[[ RECORDS PROVIDED, beginning ]]

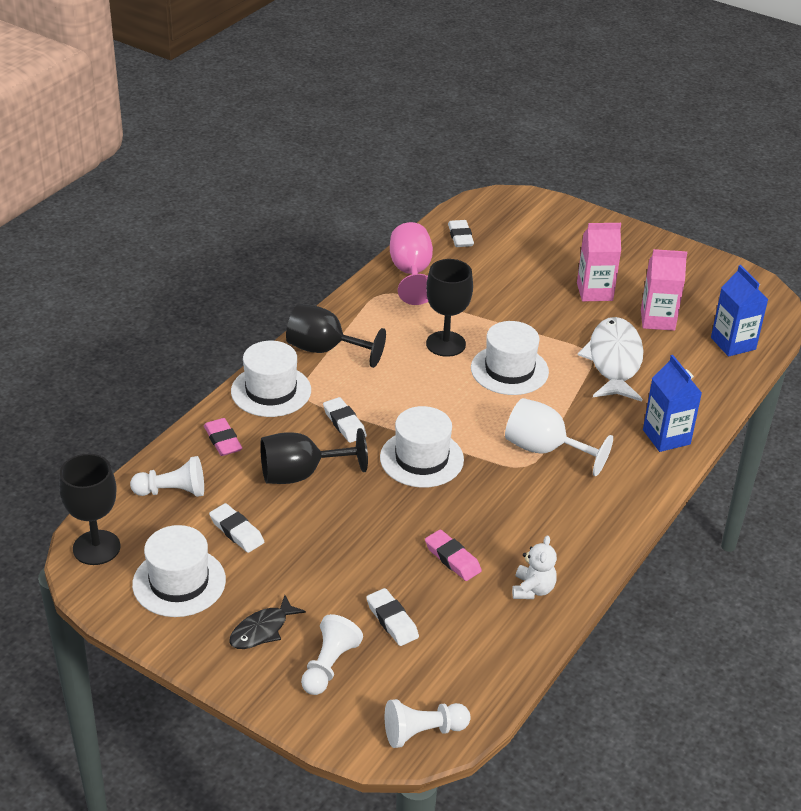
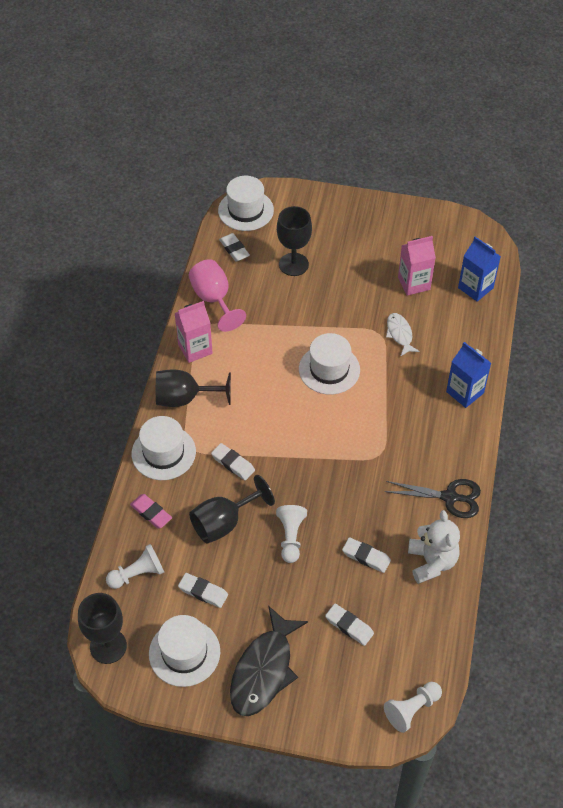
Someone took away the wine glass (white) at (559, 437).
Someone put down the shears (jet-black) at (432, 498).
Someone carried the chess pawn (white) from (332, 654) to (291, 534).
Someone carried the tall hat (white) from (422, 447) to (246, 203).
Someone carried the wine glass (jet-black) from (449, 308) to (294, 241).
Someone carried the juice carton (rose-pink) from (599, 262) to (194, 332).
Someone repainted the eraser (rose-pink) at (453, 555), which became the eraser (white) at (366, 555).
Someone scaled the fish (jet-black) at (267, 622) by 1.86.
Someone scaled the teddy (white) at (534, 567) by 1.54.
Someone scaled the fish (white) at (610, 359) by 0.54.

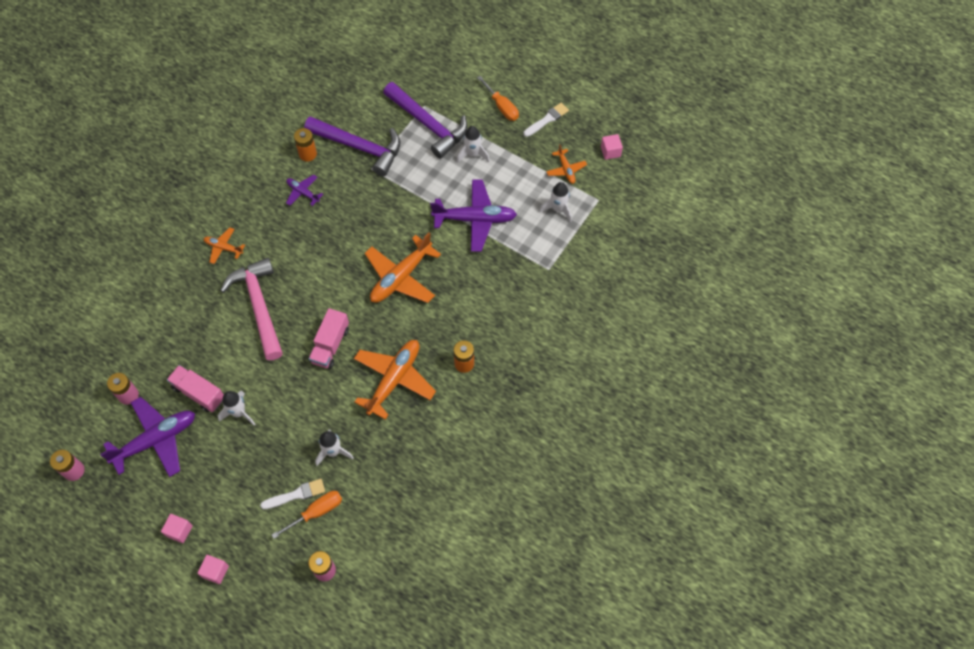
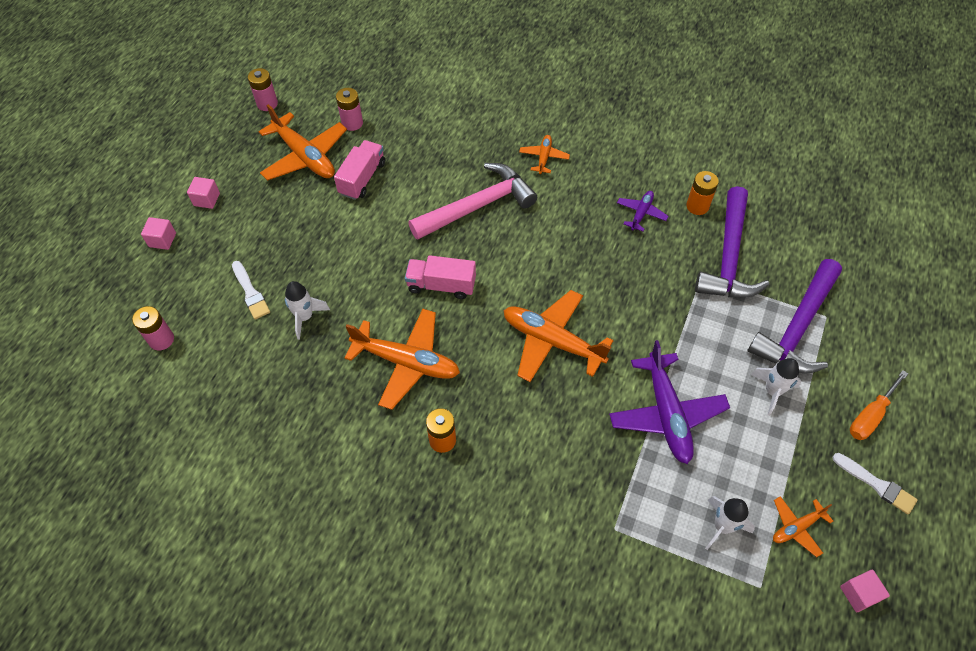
Someone took away the rocket (white) at (236, 408).
Someone took away the hand screwdriver (orange) at (307, 515).
Someone repainted the toy plane (purple) at (147, 437), which became the toy plane (orange) at (303, 142).

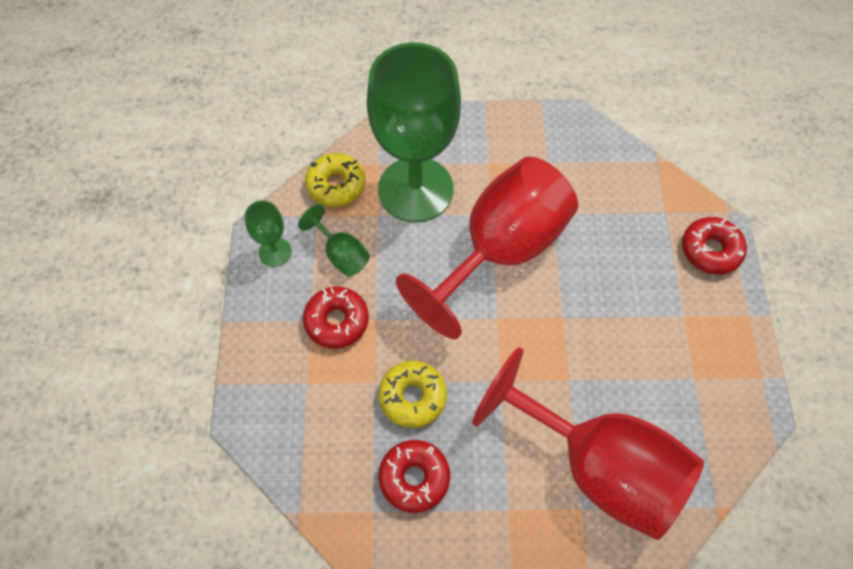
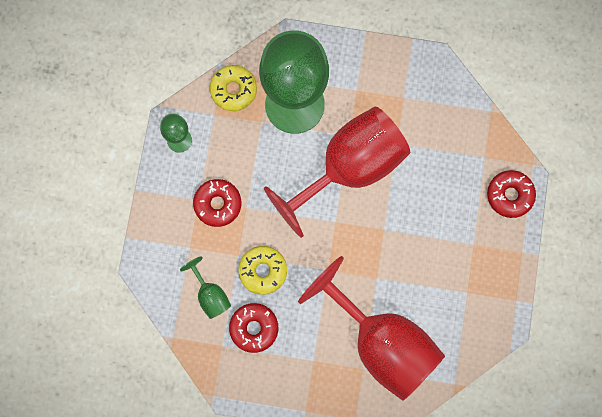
Someone carried the wine glass (green) from (334, 240) to (205, 287).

[[ RECORDS PROVIDED, end ]]

## EXERCISE DIRECTIONS
Gather each line in these records that contains the string "rose".

## YOUR RESPONSE
Someone carried the juice carton (rose-pink) from (599, 262) to (194, 332).
Someone repainted the eraser (rose-pink) at (453, 555), which became the eraser (white) at (366, 555).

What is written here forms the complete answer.